* [What to do] Print every entry, word for word, and skip the images.
[Working data Boundary: Start]
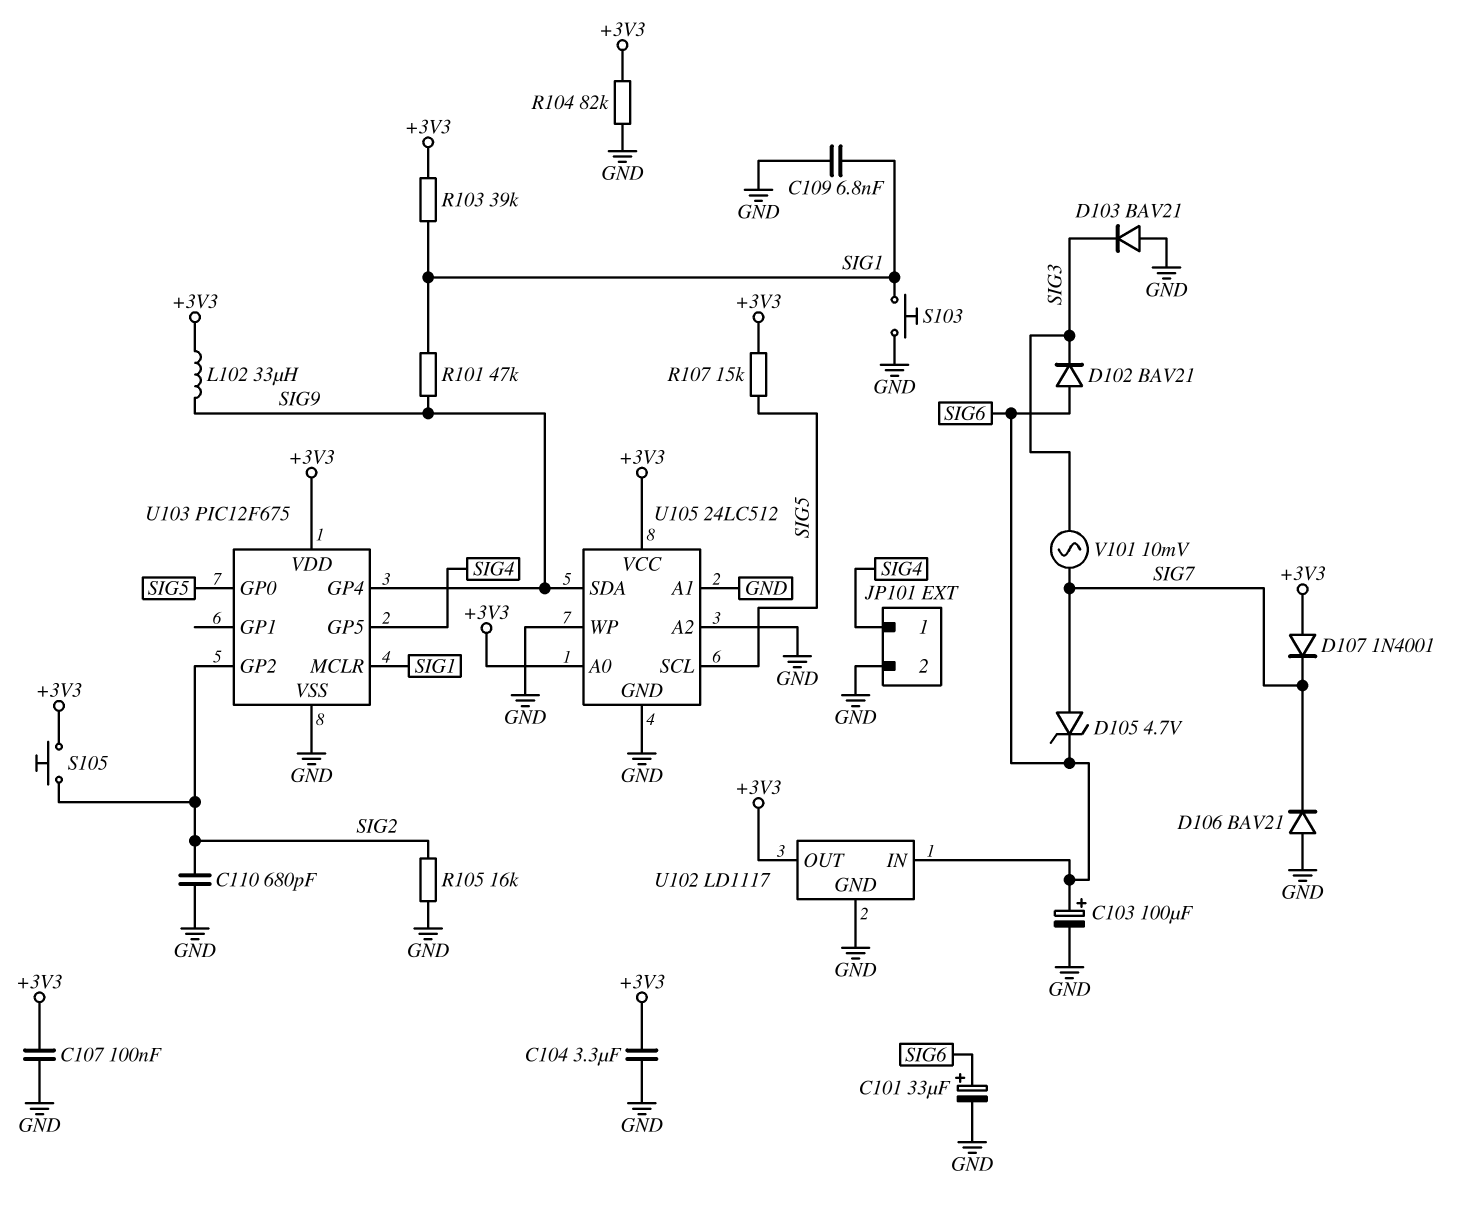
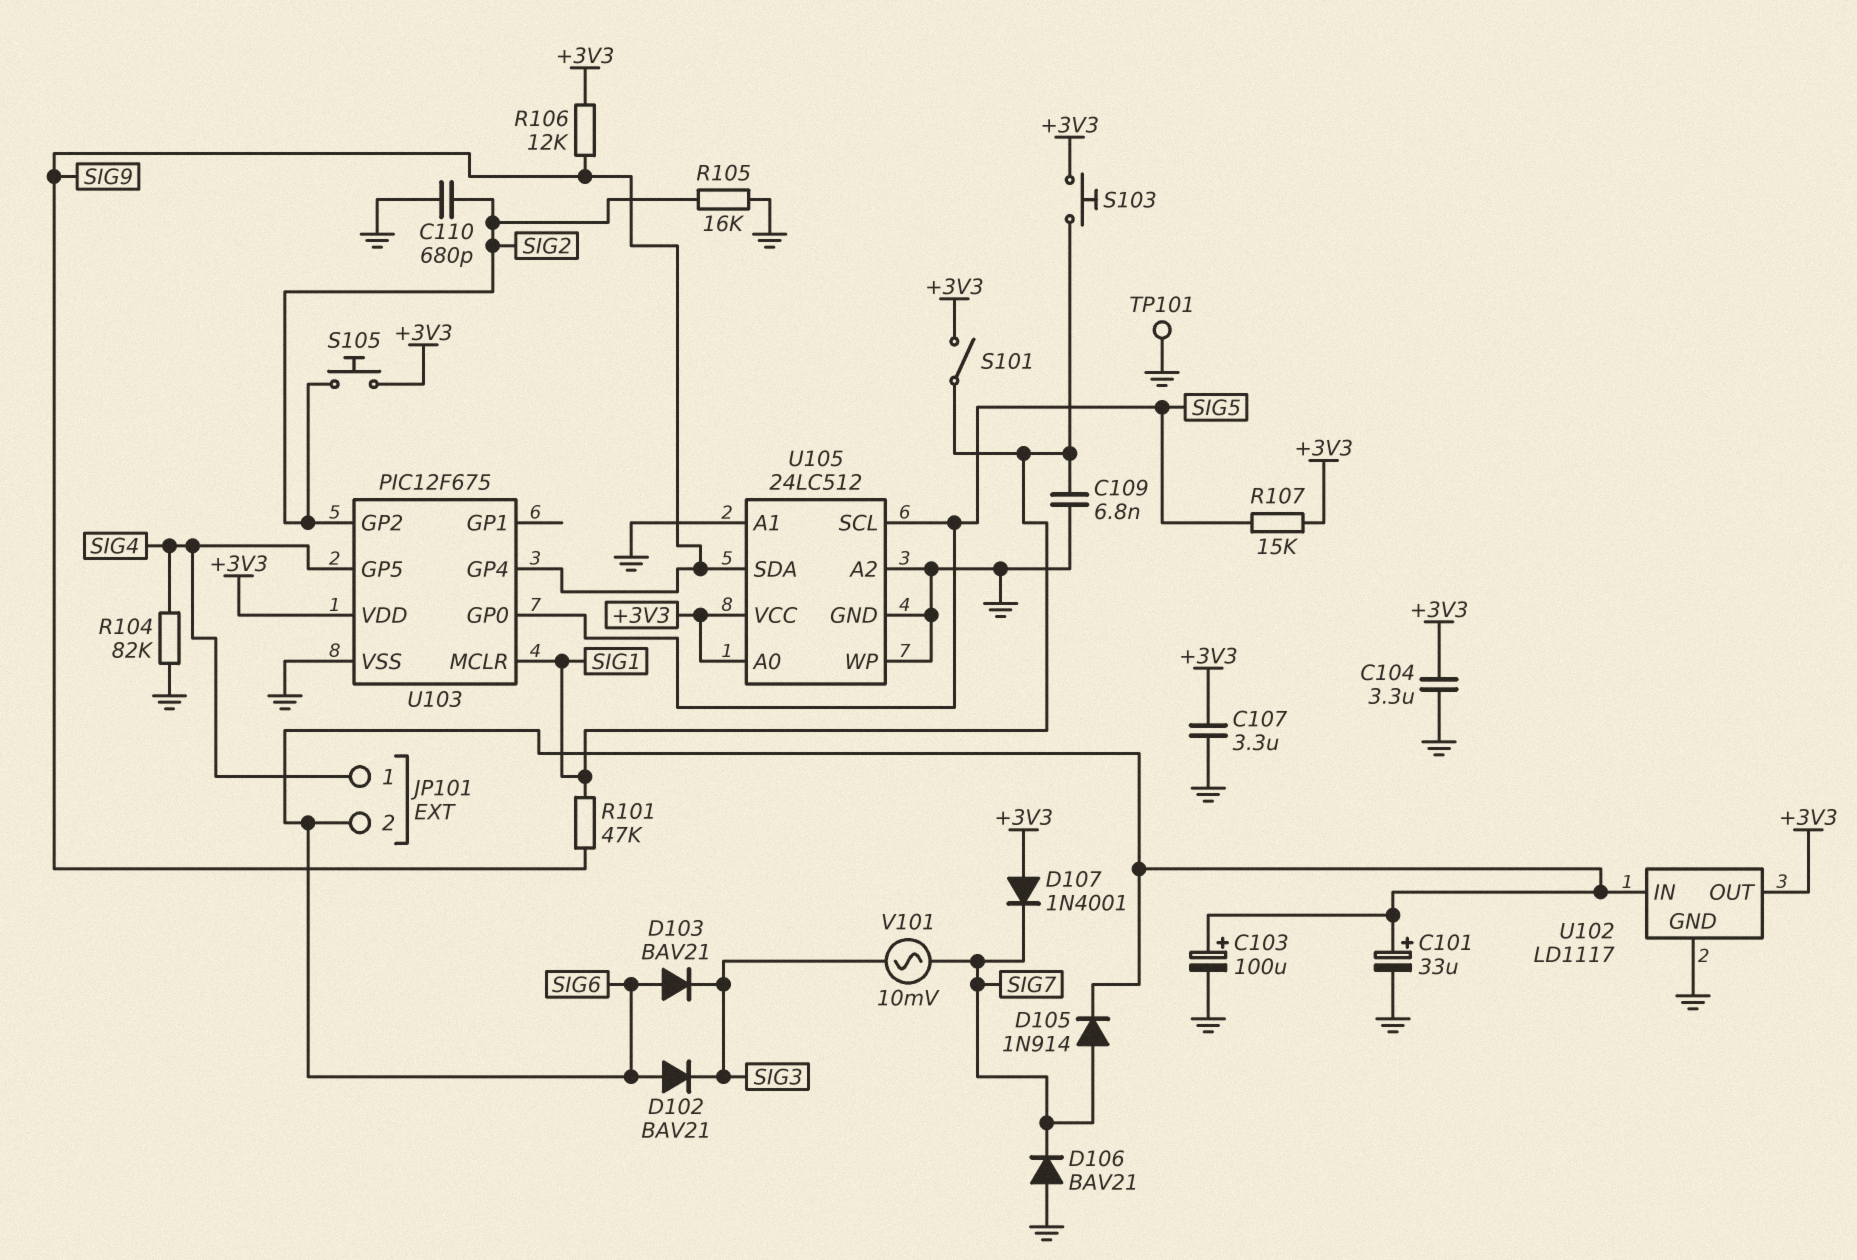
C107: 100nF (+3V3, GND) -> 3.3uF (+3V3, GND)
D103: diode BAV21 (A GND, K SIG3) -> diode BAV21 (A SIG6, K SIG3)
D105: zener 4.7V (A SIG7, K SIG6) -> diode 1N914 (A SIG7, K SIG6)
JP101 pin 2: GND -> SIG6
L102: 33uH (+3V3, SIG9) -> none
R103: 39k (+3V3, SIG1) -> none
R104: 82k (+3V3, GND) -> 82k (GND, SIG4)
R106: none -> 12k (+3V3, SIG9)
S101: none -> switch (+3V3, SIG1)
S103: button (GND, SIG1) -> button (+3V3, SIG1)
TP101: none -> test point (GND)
[Working data Boundary: End]
* [Result below]
C107: 100nF (+3V3, GND) -> 3.3uF (+3V3, GND)
D103: diode BAV21 (A GND, K SIG3) -> diode BAV21 (A SIG6, K SIG3)
D105: zener 4.7V (A SIG7, K SIG6) -> diode 1N914 (A SIG7, K SIG6)
JP101 pin 2: GND -> SIG6
L102: 33uH (+3V3, SIG9) -> none
R103: 39k (+3V3, SIG1) -> none
R104: 82k (+3V3, GND) -> 82k (GND, SIG4)
R106: none -> 12k (+3V3, SIG9)
S101: none -> switch (+3V3, SIG1)
S103: button (GND, SIG1) -> button (+3V3, SIG1)
TP101: none -> test point (GND)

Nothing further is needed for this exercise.